> [DATA FOR PROCESSING]:
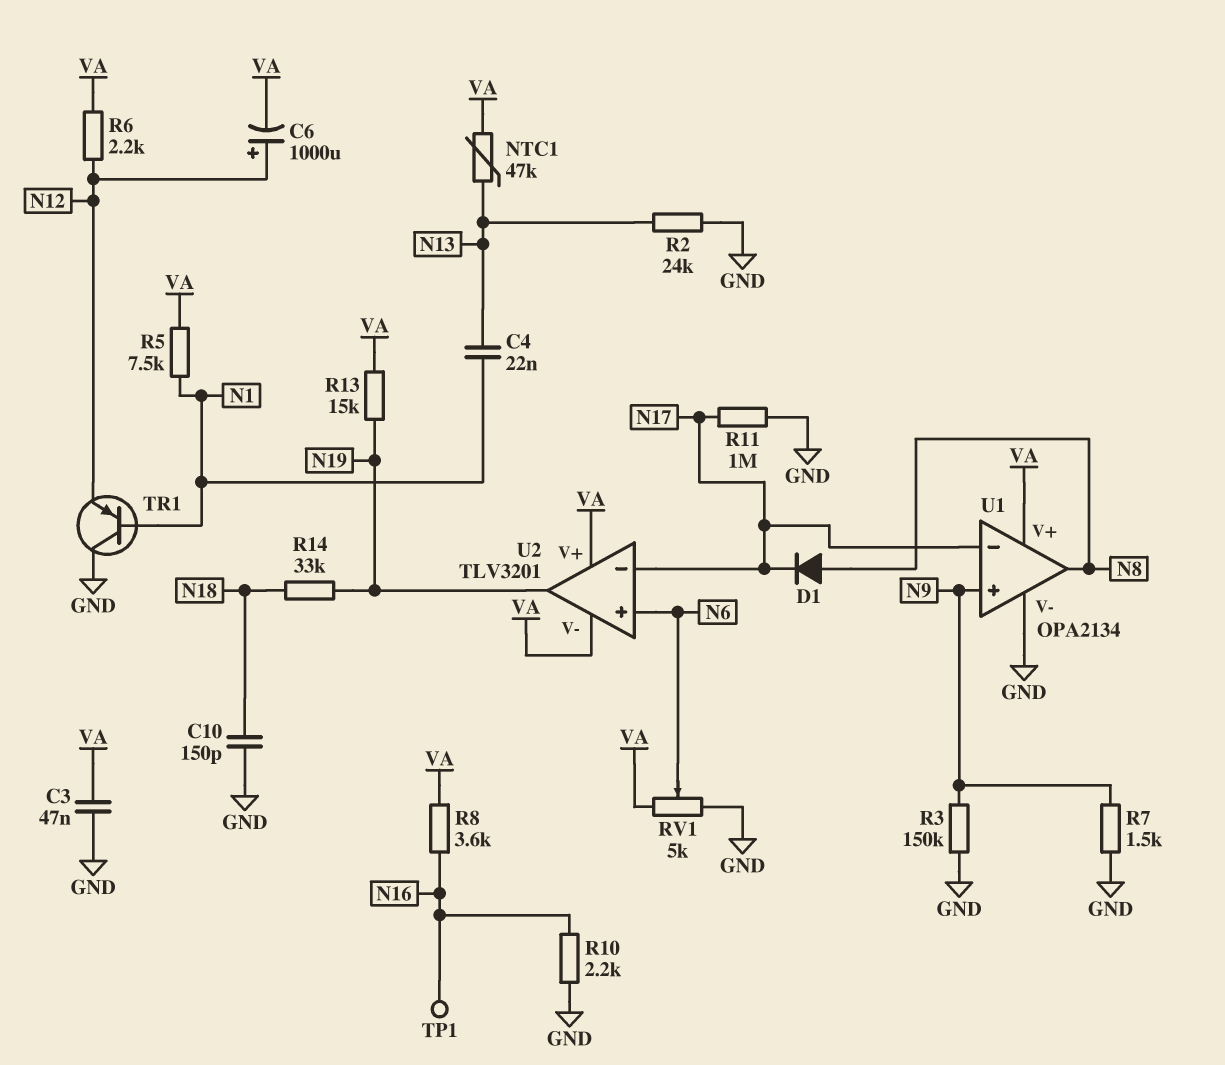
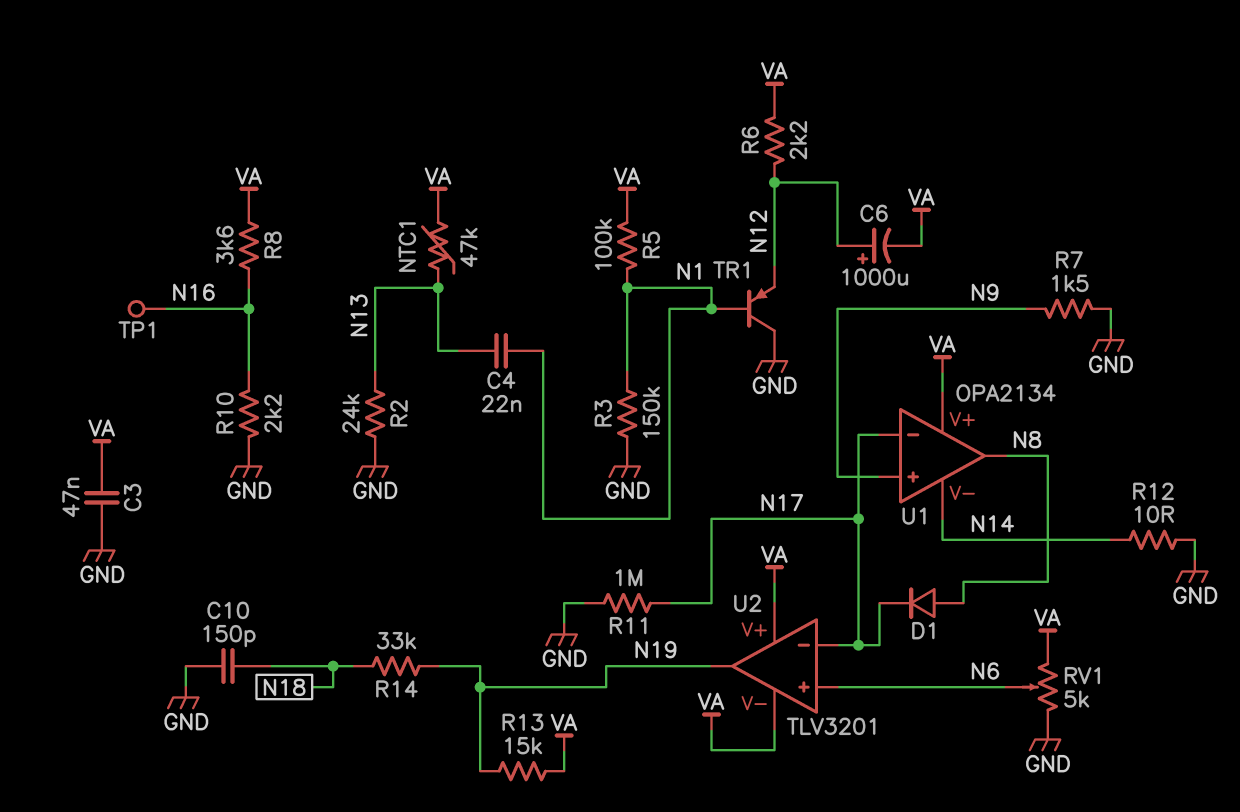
R3: 150k (GND, N9) -> 150k (GND, N1)
R5: 7.5k (N1, VA) -> 100k (N1, VA)
R12: none -> 10 (GND, N14)
U1 pin V-: GND -> N14

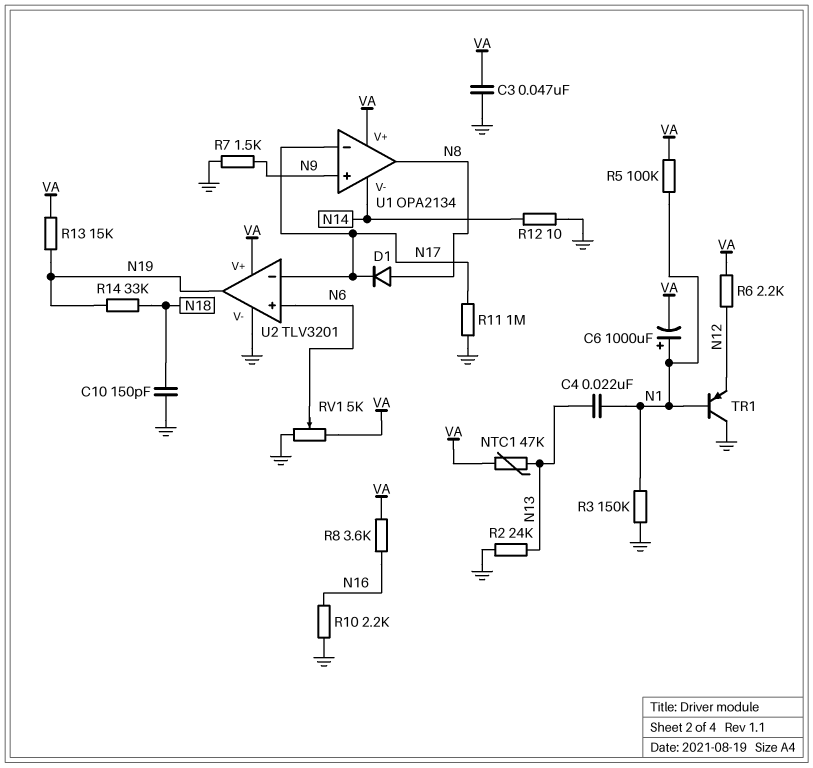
C6: 1000uF (plus N12, minus VA) -> 1000uF (plus N1, minus VA)
TP1: test point (N16) -> none
U2 pin V-: VA -> GND

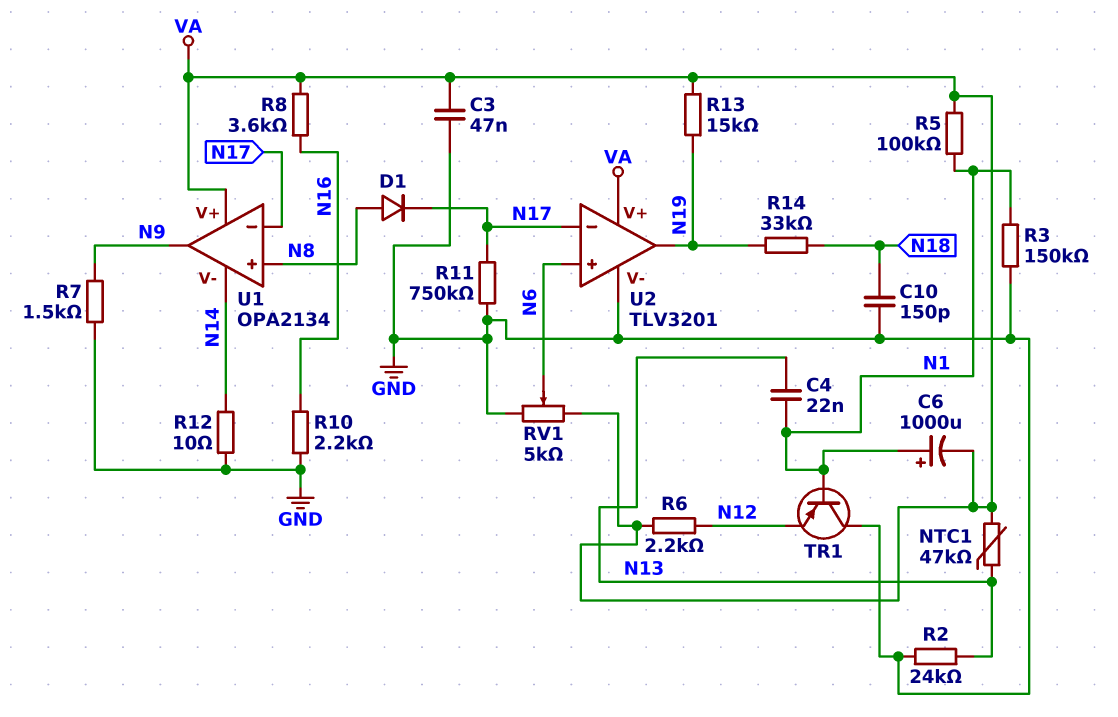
R11: 1M (GND, N17) -> 750k (GND, N17)
U1 pin in+: N9 -> N8
U1 pin out: N8 -> N9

> [AIM OF THE TASK]: Please write every line above out exactly as given, except for any pictures.

> [WRITTEN RESPONSE]:
R3: 150k (GND, N9) -> 150k (GND, N1)
R5: 7.5k (N1, VA) -> 100k (N1, VA)
R12: none -> 10 (GND, N14)
U1 pin V-: GND -> N14

C6: 1000uF (plus N12, minus VA) -> 1000uF (plus N1, minus VA)
TP1: test point (N16) -> none
U2 pin V-: VA -> GND

R11: 1M (GND, N17) -> 750k (GND, N17)
U1 pin in+: N9 -> N8
U1 pin out: N8 -> N9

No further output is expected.